Problem to solve —
Line by line, set down the records below from the first line through the line containing "green circle: (617, 540) -> (375, 210), moved". Omit the pictures.

*** Opening Working data ***

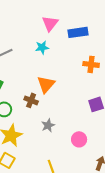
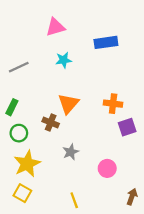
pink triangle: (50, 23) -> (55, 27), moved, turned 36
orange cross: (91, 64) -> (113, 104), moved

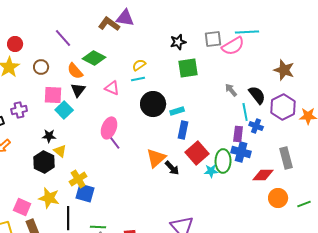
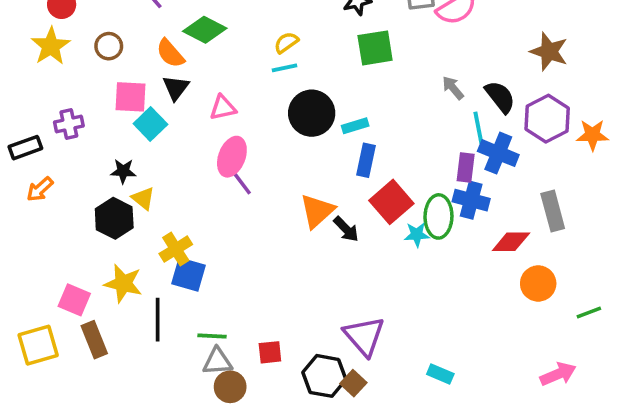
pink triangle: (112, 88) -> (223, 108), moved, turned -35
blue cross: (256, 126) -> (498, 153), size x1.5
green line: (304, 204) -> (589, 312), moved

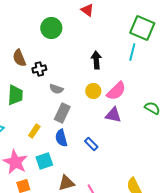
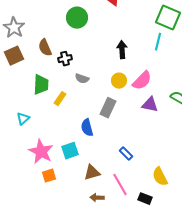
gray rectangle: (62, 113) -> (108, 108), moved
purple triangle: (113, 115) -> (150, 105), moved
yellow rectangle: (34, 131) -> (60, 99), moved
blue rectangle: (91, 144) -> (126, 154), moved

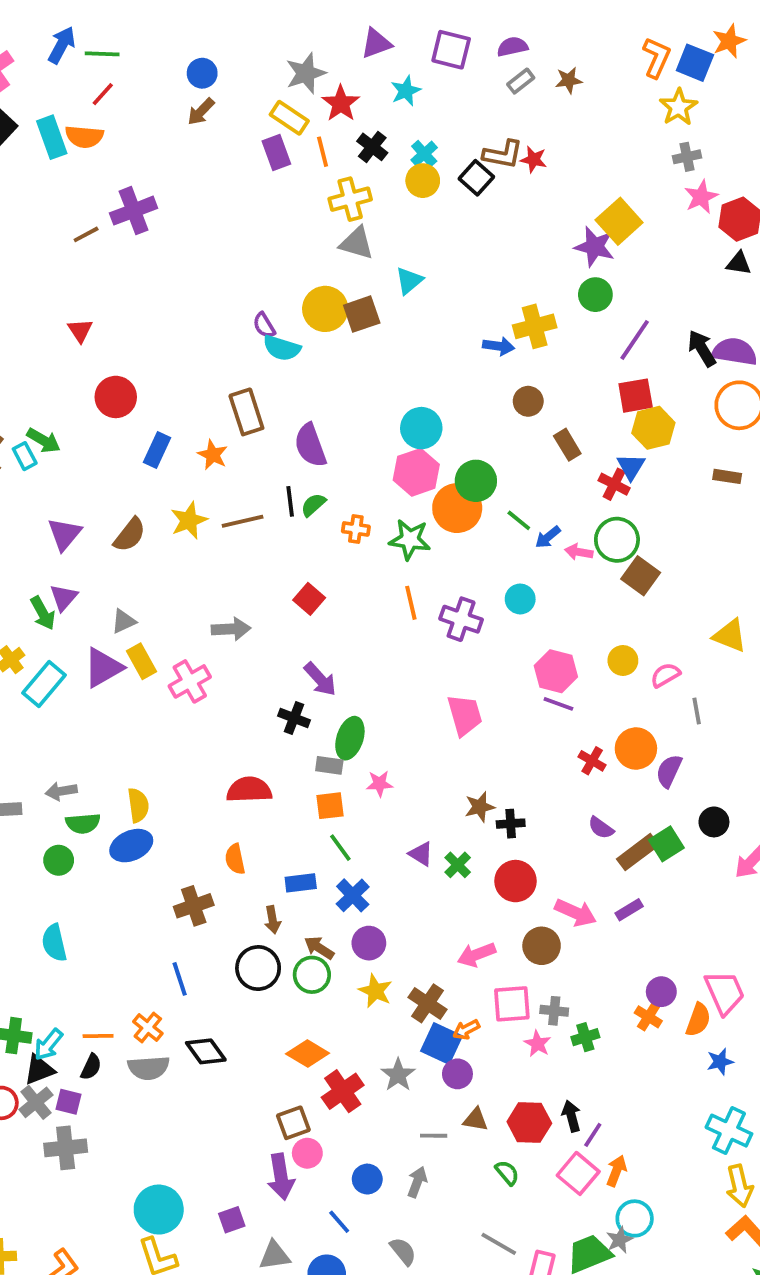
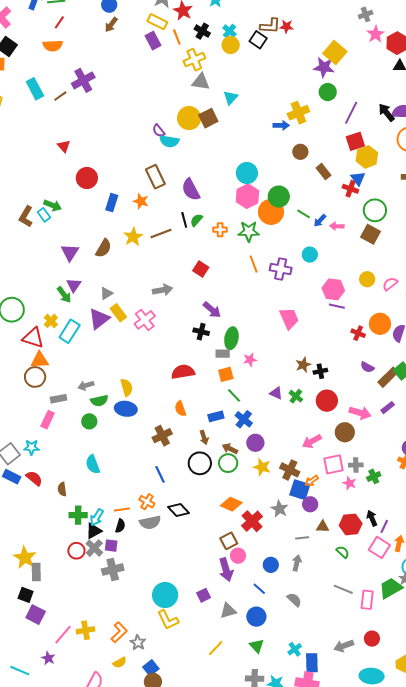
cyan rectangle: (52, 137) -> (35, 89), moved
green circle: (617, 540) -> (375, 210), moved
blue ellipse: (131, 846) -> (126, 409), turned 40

*** Closing Working data ***

Solution below —
pink triangle: (50, 23) -> (55, 27), moved, turned 36
orange cross: (91, 64) -> (113, 104), moved

pink triangle: (112, 88) -> (223, 108), moved, turned -35
blue cross: (256, 126) -> (498, 153), size x1.5
green line: (304, 204) -> (589, 312), moved

gray rectangle: (62, 113) -> (108, 108), moved
purple triangle: (113, 115) -> (150, 105), moved
yellow rectangle: (34, 131) -> (60, 99), moved
blue rectangle: (91, 144) -> (126, 154), moved

cyan rectangle: (52, 137) -> (35, 89), moved
green circle: (617, 540) -> (375, 210), moved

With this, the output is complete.